▶ [EXERCISE BRIEF]
Go through the data and retrieve each line that includes the string "yellow".

▶ [EXERCISE MATERIALS]
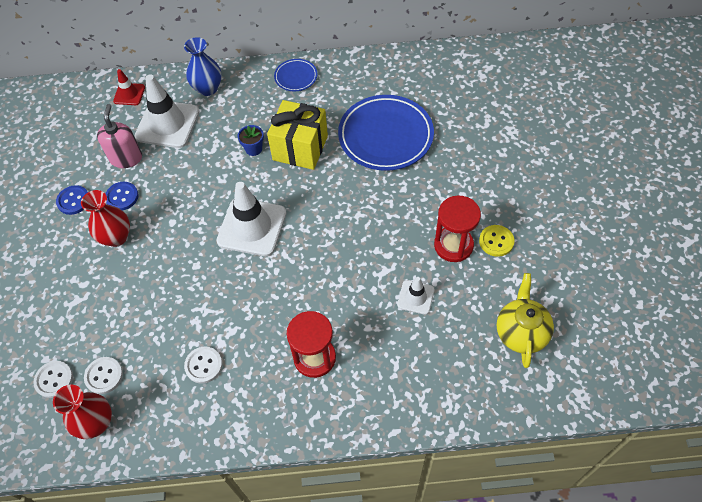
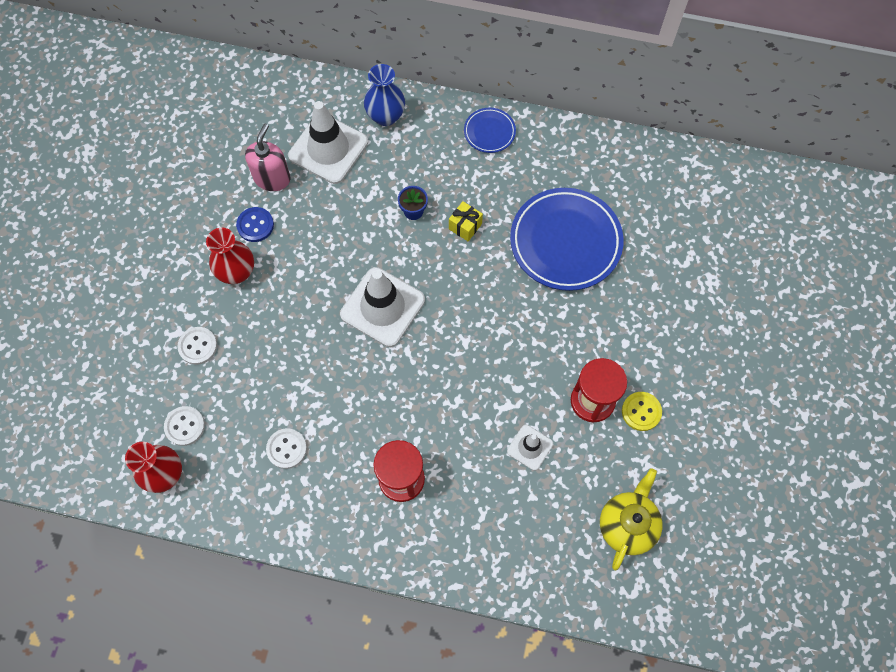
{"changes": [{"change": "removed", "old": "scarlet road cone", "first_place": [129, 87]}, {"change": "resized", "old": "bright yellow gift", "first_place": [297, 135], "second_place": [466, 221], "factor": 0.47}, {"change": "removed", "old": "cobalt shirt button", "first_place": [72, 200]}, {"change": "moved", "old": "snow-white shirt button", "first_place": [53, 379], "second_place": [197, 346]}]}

==

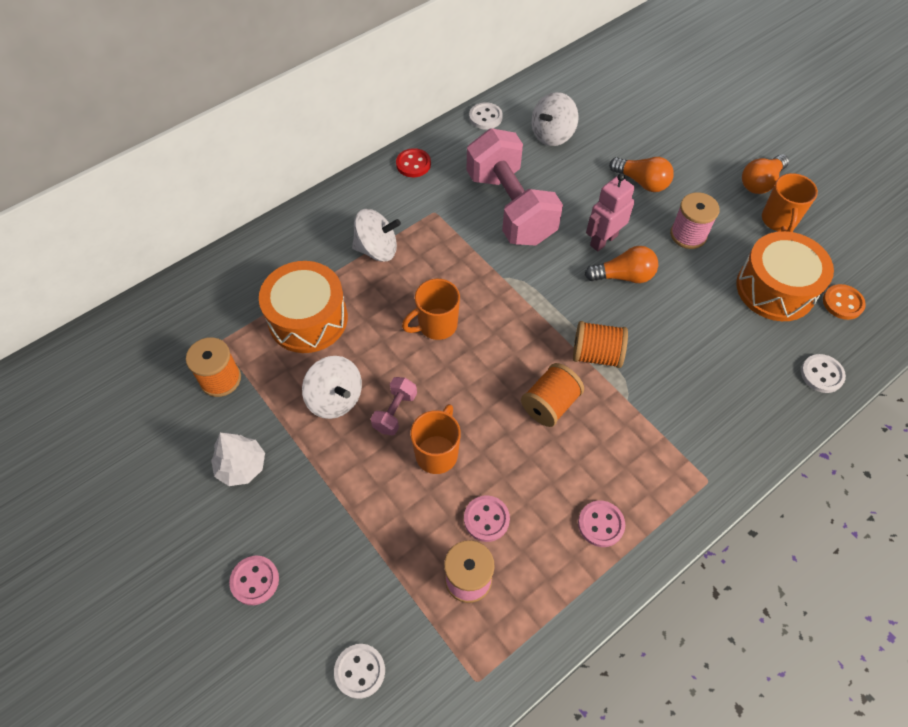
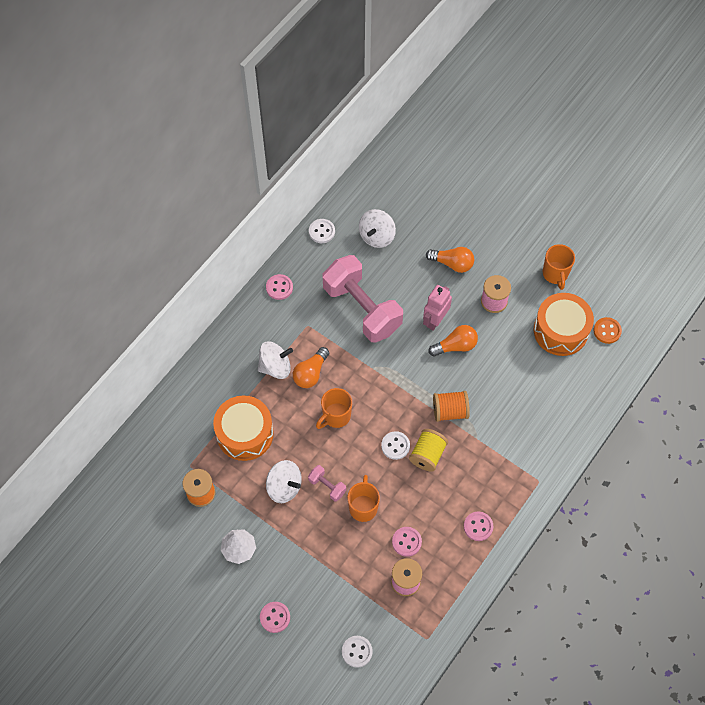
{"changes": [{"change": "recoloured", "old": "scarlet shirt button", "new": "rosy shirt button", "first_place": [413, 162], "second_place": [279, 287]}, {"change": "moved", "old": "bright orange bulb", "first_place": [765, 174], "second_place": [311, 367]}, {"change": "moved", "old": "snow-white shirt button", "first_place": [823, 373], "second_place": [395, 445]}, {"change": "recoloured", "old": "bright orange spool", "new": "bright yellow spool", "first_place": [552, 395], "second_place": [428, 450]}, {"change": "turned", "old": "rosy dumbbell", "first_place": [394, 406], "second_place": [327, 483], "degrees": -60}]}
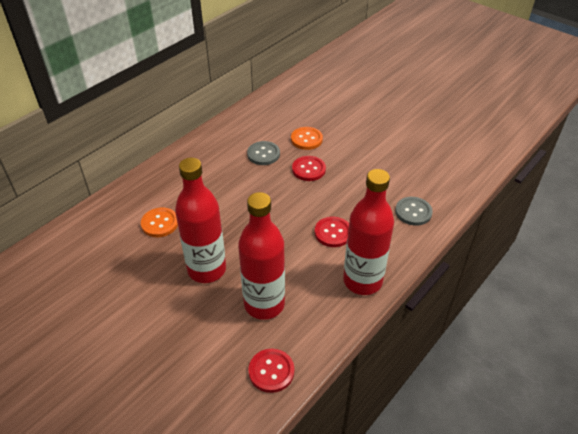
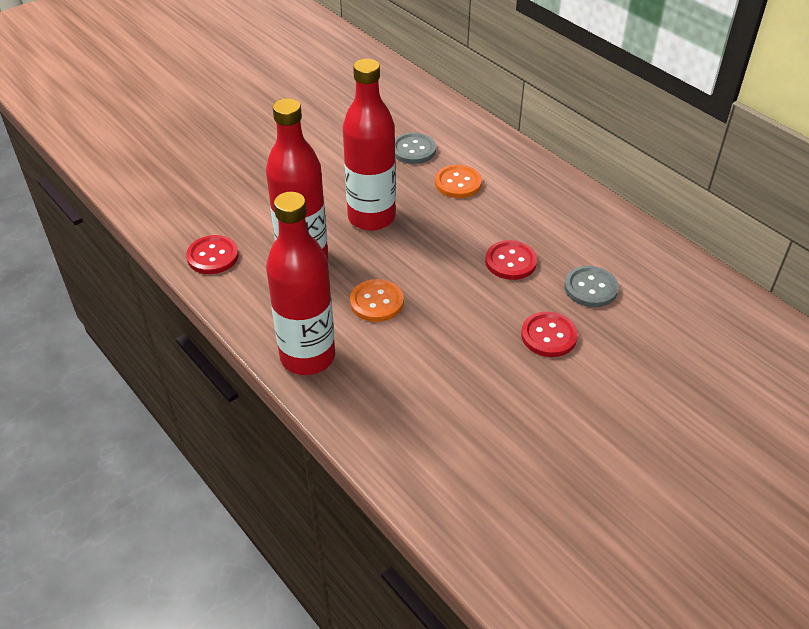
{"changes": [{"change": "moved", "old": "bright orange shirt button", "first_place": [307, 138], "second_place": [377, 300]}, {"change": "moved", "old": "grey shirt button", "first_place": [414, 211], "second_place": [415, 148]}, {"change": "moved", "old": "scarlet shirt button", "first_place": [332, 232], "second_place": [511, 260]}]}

▶ [TASK OUTPUT]
{"changes": [{"change": "removed", "old": "scarlet road cone", "first_place": [129, 87]}, {"change": "resized", "old": "bright yellow gift", "first_place": [297, 135], "second_place": [466, 221], "factor": 0.47}, {"change": "removed", "old": "cobalt shirt button", "first_place": [72, 200]}, {"change": "moved", "old": "snow-white shirt button", "first_place": [53, 379], "second_place": [197, 346]}]}
{"changes": [{"change": "recoloured", "old": "scarlet shirt button", "new": "rosy shirt button", "first_place": [413, 162], "second_place": [279, 287]}, {"change": "moved", "old": "bright orange bulb", "first_place": [765, 174], "second_place": [311, 367]}, {"change": "moved", "old": "snow-white shirt button", "first_place": [823, 373], "second_place": [395, 445]}, {"change": "recoloured", "old": "bright orange spool", "new": "bright yellow spool", "first_place": [552, 395], "second_place": [428, 450]}, {"change": "turned", "old": "rosy dumbbell", "first_place": [394, 406], "second_place": [327, 483], "degrees": -60}]}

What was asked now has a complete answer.